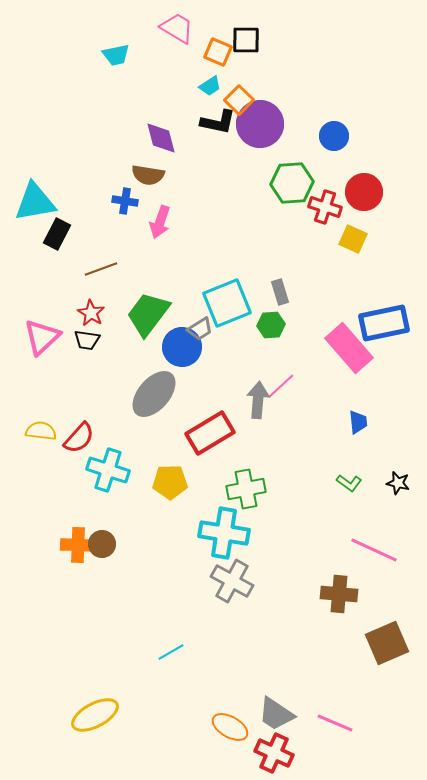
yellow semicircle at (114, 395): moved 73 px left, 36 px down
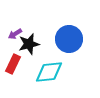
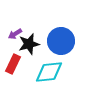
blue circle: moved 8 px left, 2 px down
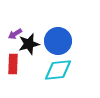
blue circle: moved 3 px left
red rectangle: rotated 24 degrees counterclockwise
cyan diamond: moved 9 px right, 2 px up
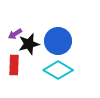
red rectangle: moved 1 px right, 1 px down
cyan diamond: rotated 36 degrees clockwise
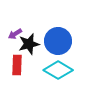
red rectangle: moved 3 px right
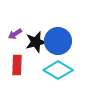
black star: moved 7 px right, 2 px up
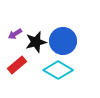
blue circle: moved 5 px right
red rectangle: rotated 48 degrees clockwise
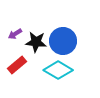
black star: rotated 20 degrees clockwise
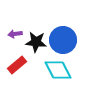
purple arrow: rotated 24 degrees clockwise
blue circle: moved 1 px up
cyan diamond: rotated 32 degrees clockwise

--

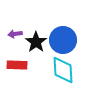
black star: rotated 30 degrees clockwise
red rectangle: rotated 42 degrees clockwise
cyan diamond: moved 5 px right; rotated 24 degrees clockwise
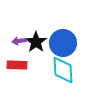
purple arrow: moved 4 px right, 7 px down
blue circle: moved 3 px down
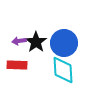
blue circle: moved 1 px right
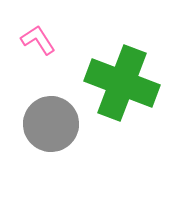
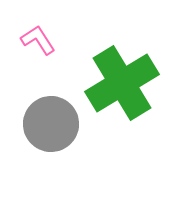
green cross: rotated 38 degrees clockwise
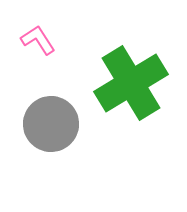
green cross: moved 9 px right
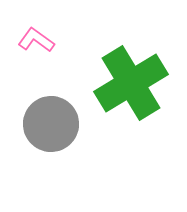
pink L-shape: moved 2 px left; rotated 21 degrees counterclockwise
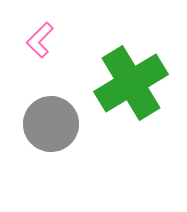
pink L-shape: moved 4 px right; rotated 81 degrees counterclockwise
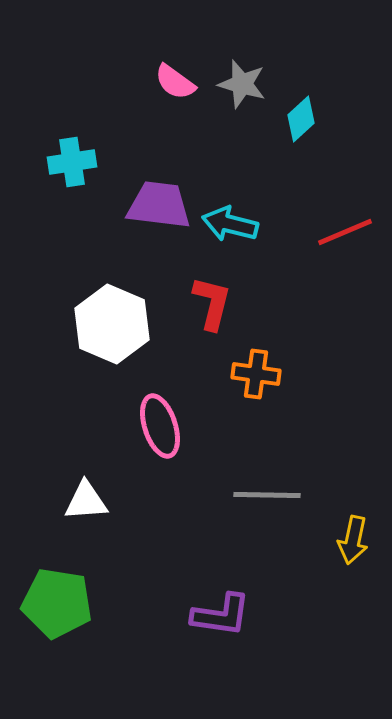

▸ WHAT IS REQUIRED: Identify every line in the listing above that contains the word "star", and copy each one. Case counts.

▸ PROBLEM SOLUTION:
black star: moved 7 px right, 2 px up
black star: rotated 20 degrees clockwise
black star: rotated 30 degrees clockwise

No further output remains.